> [PROBLEM DETAILS]:
Word for word, copy the line containing "grey headphones: 10 -> 9" and every line after it in the records below, leaving pictures out.
--- START ---
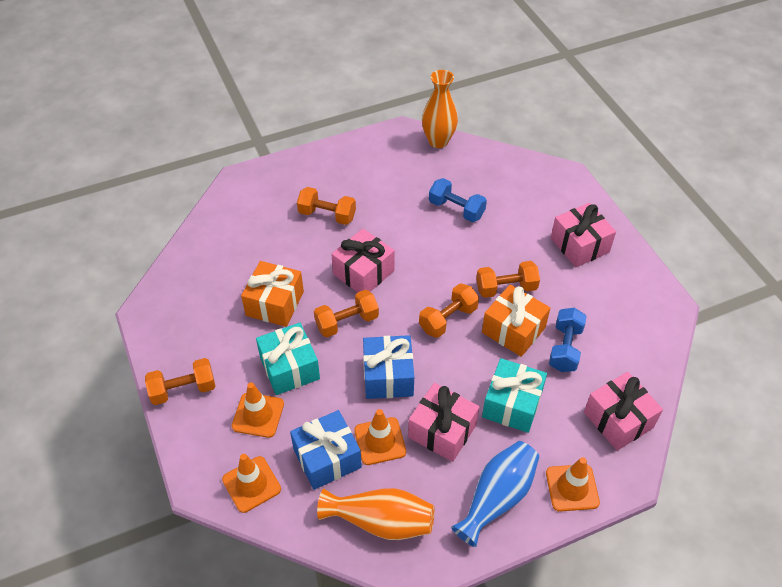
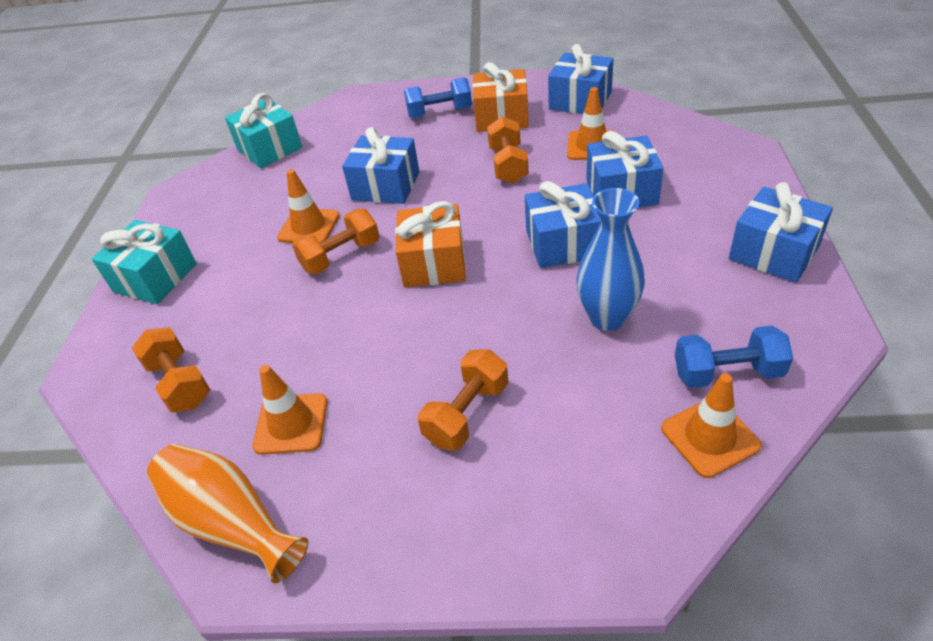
blue gift: 2 -> 5
orange dumbbell: 5 -> 4
orange vase: 2 -> 1
pink gift: 4 -> 0

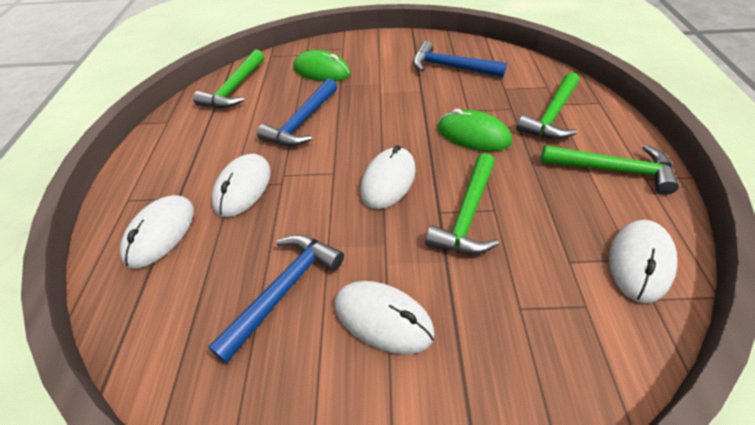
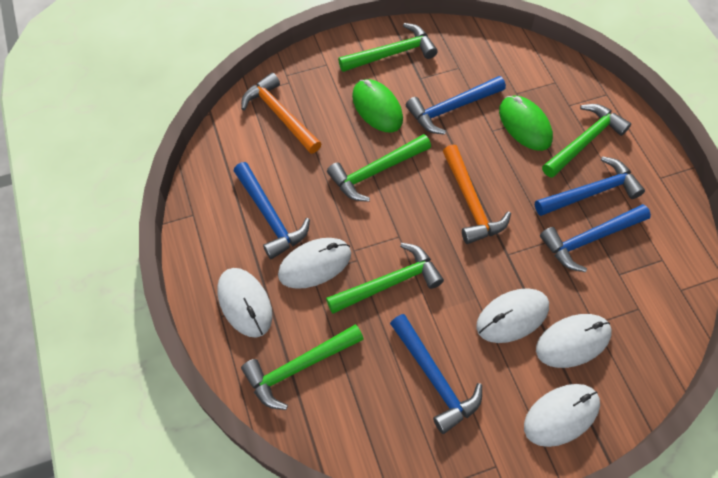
blue hammer: 3 -> 5
green hammer: 4 -> 5
orange hammer: 0 -> 2

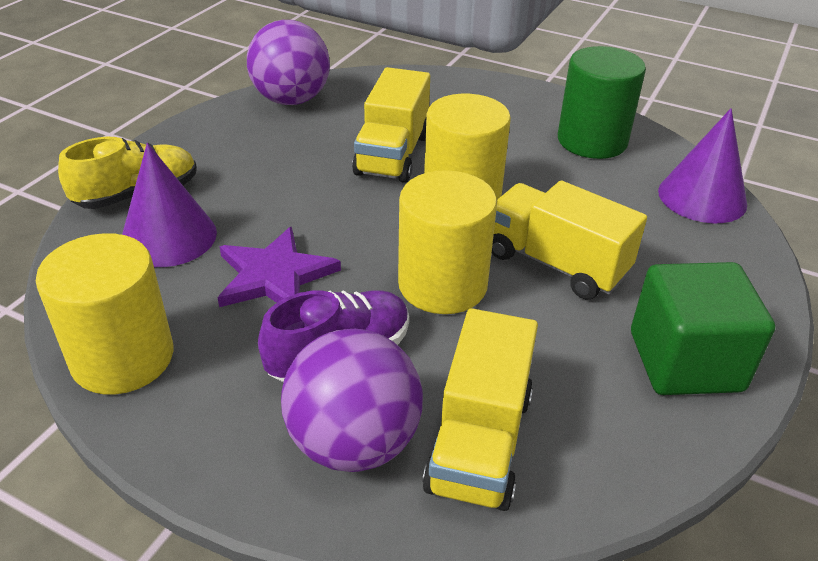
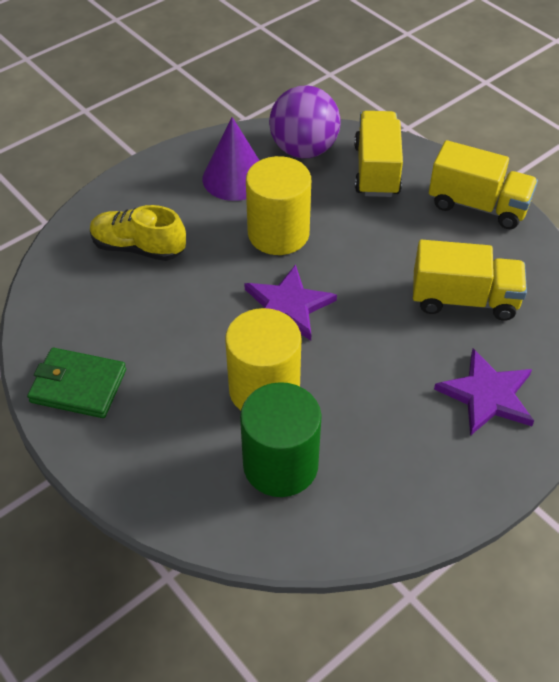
green cube: 1 -> 0
green wallet: 0 -> 1
purple ball: 2 -> 1
purple cone: 2 -> 1
purple shoe: 1 -> 0
purple star: 1 -> 2
yellow cylinder: 3 -> 2

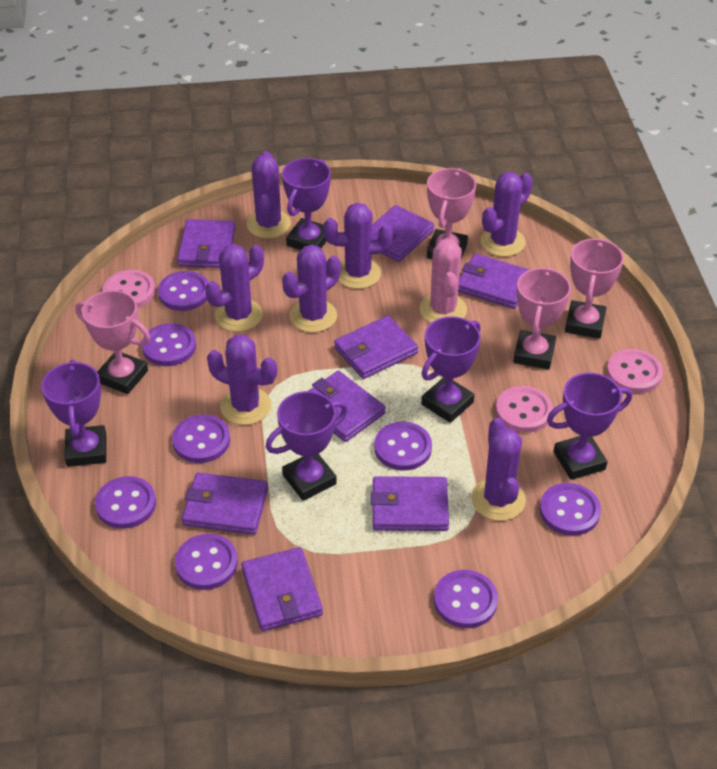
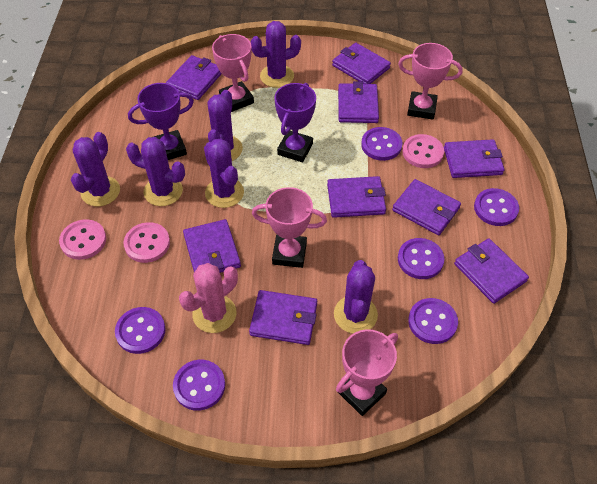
purple button: 8 -> 6
purple cactus: 7 -> 6
purple trophy: 5 -> 2
purple wallet: 8 -> 9

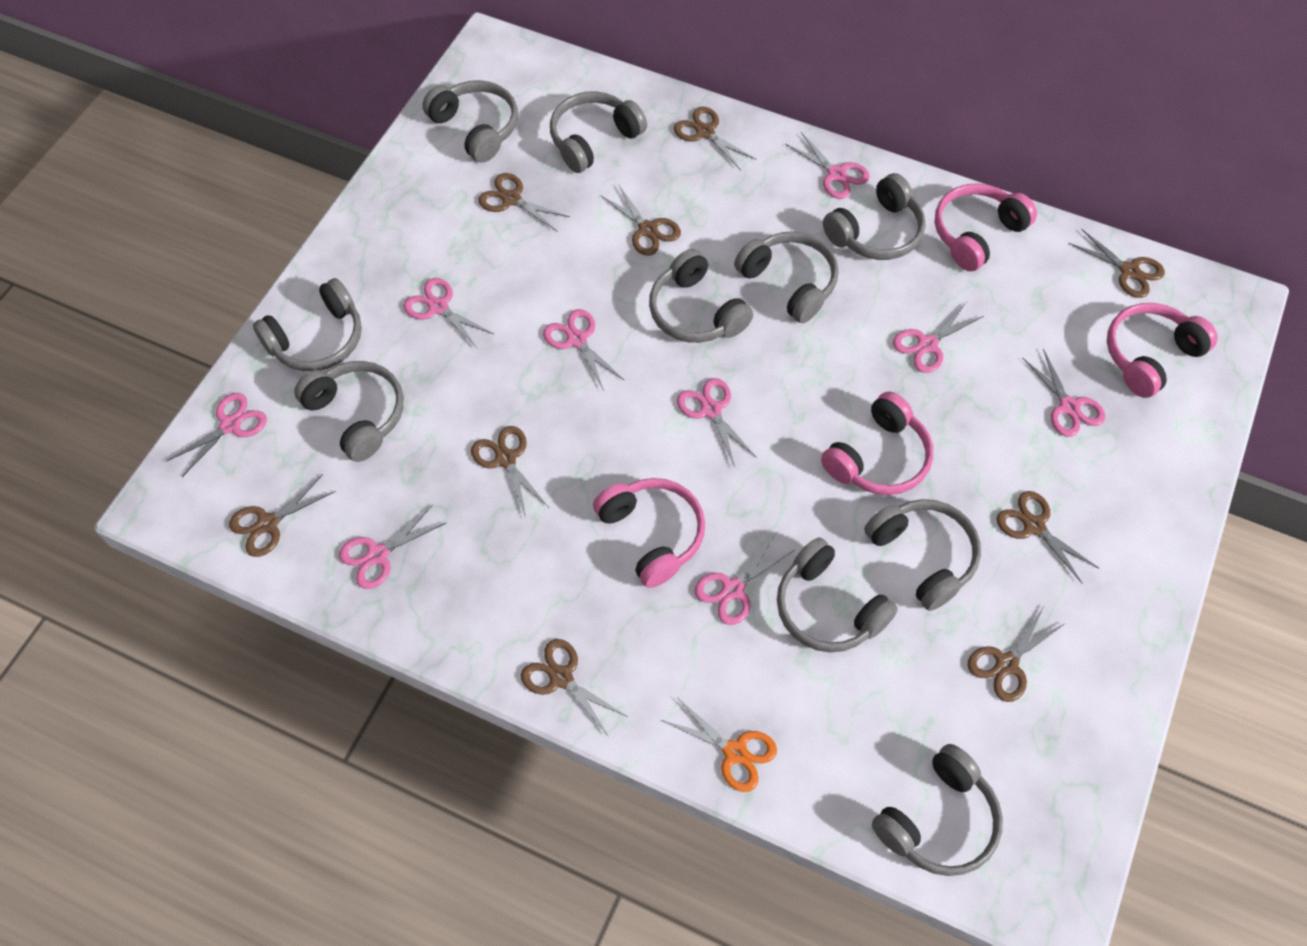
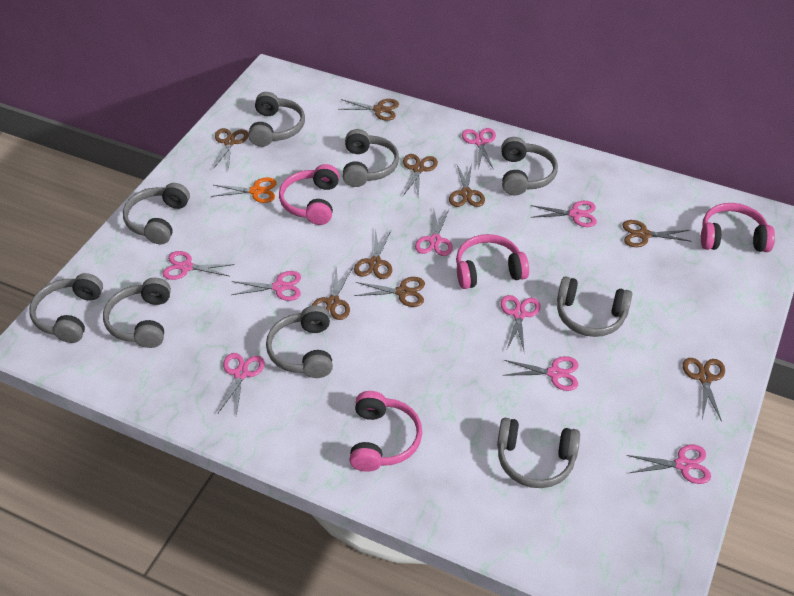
grey headphones: 10 -> 9

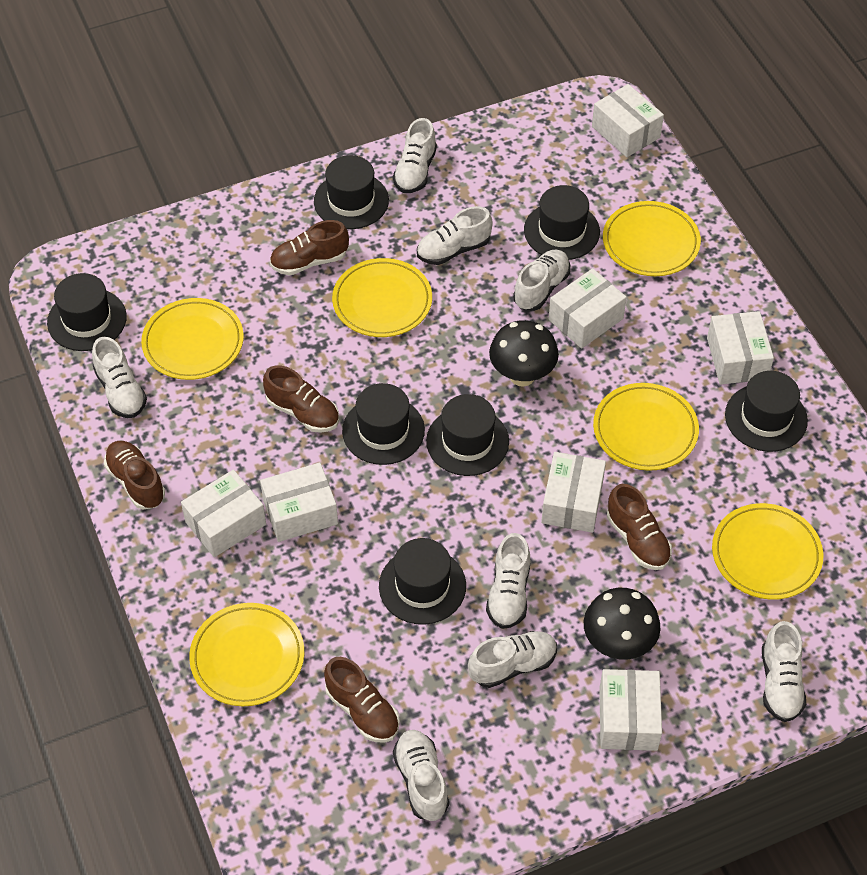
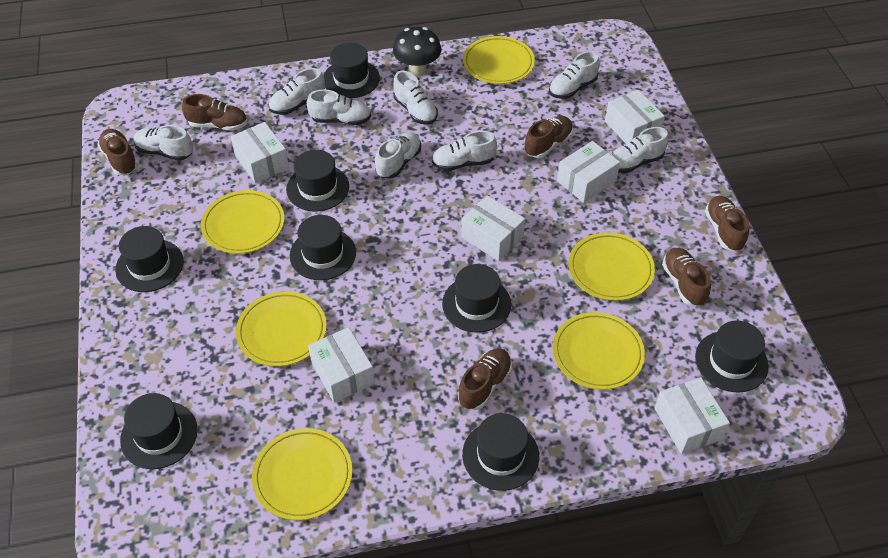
black hat: 7 -> 8
black mushroom: 2 -> 1
brown shoe: 5 -> 6
white box: 7 -> 6

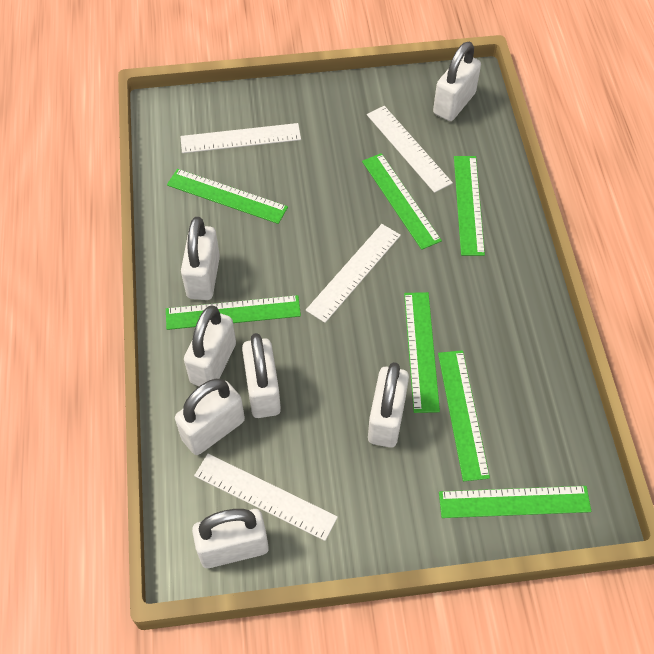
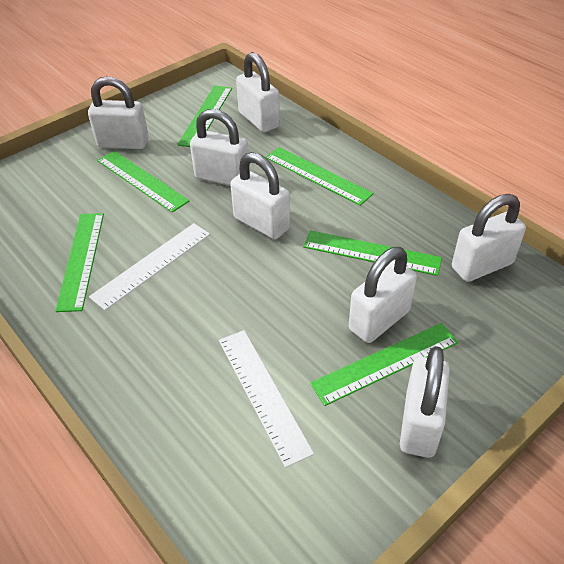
green ruler: 7 -> 6
white ruler: 4 -> 2

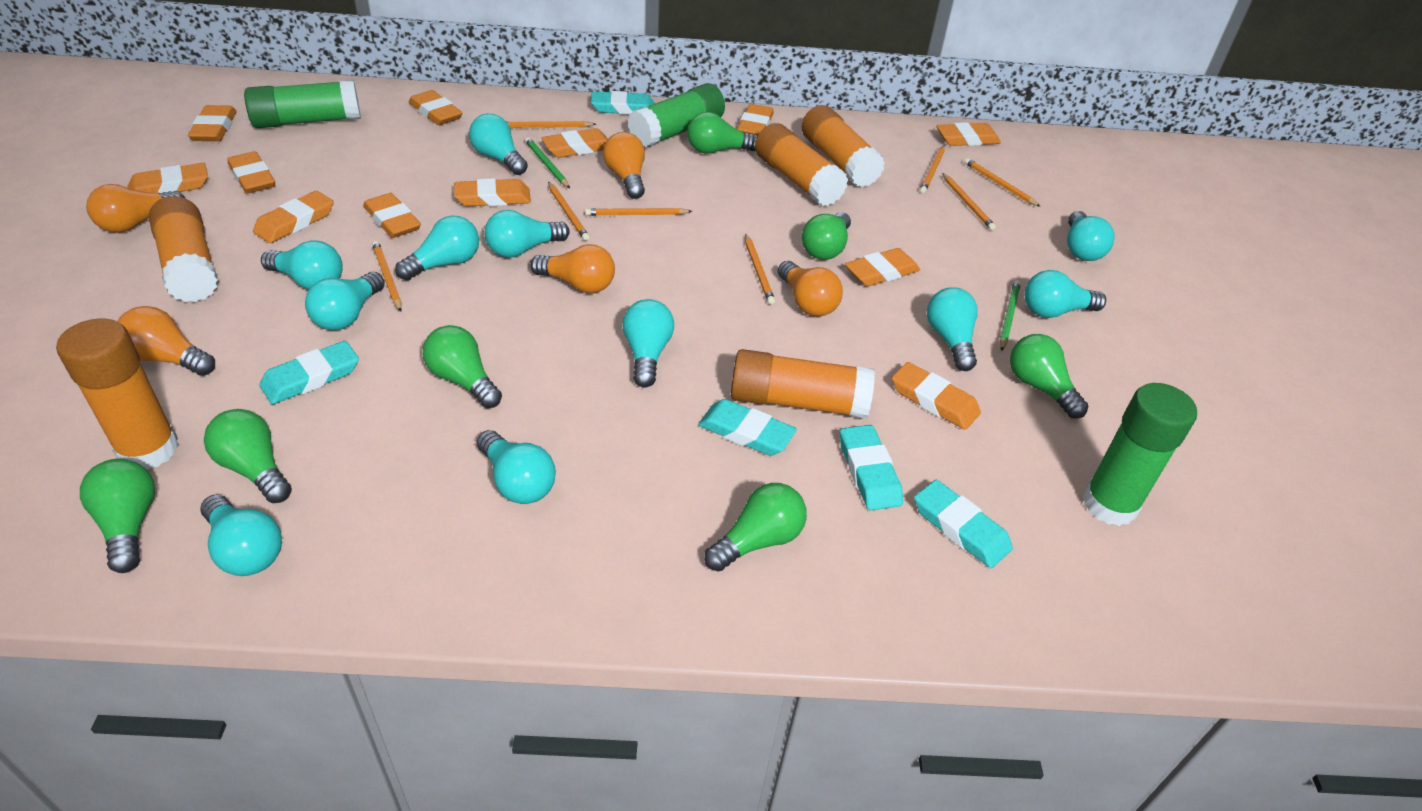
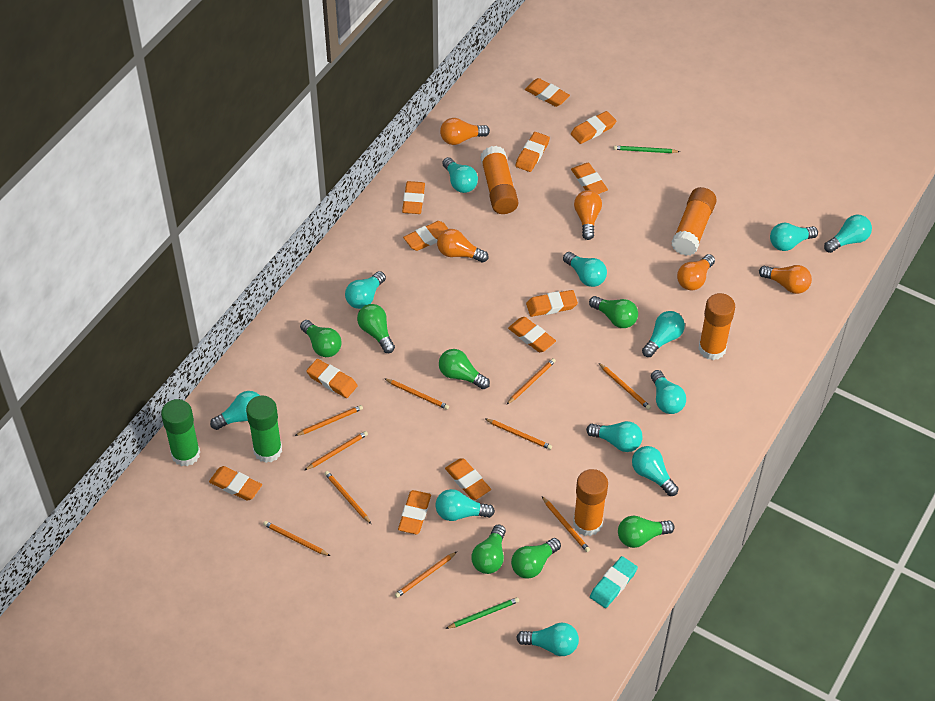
green glue stick: 3 -> 2
orange glue stick: 5 -> 4
orange pencil: 8 -> 10
turquoise eraser: 5 -> 1
turquoise light bulb: 11 -> 12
--- END ---
> [EXERCISE RESPONSE]:
grey headphones: 10 -> 9

black hat: 7 -> 8
black mushroom: 2 -> 1
brown shoe: 5 -> 6
white box: 7 -> 6

green ruler: 7 -> 6
white ruler: 4 -> 2

green glue stick: 3 -> 2
orange glue stick: 5 -> 4
orange pencil: 8 -> 10
turquoise eraser: 5 -> 1
turquoise light bulb: 11 -> 12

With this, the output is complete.